■ Work instruction
For each line below with the word "grey", write out a copy.

BEGIN Data

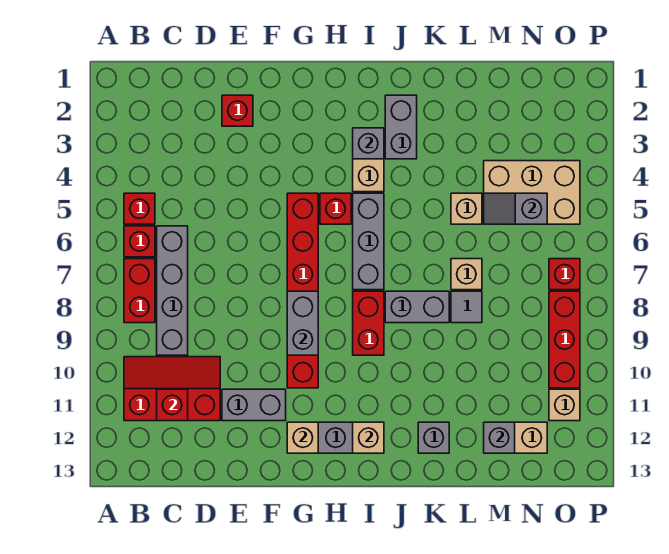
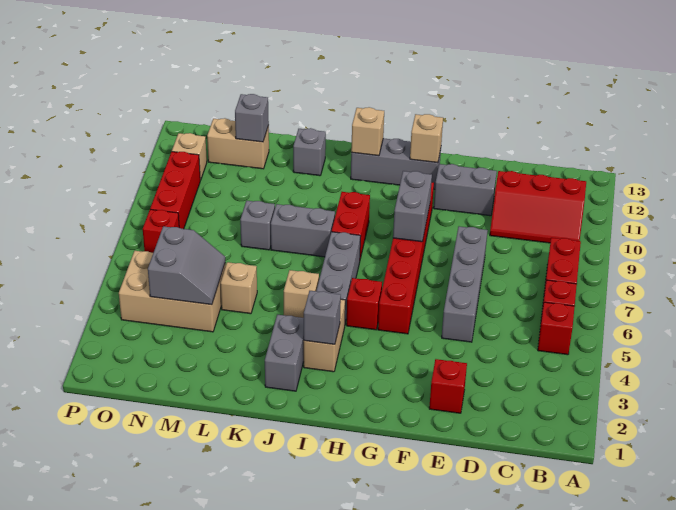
grey brick C6:C9 level 1 -> grey brick E5:E8 level 1
red brick C11 level 2 -> none
tan brick L7 level 1 -> tan brick J5 level 1
grey tile L8 level 1 -> grey brick L8 level 1
grey slope M5:N5 level 2 top N -> grey slope M4:N5 level 2 top N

END Data

■ Solution for this problem
grey brick C6:C9 level 1 -> grey brick E5:E8 level 1
grey tile L8 level 1 -> grey brick L8 level 1
grey slope M5:N5 level 2 top N -> grey slope M4:N5 level 2 top N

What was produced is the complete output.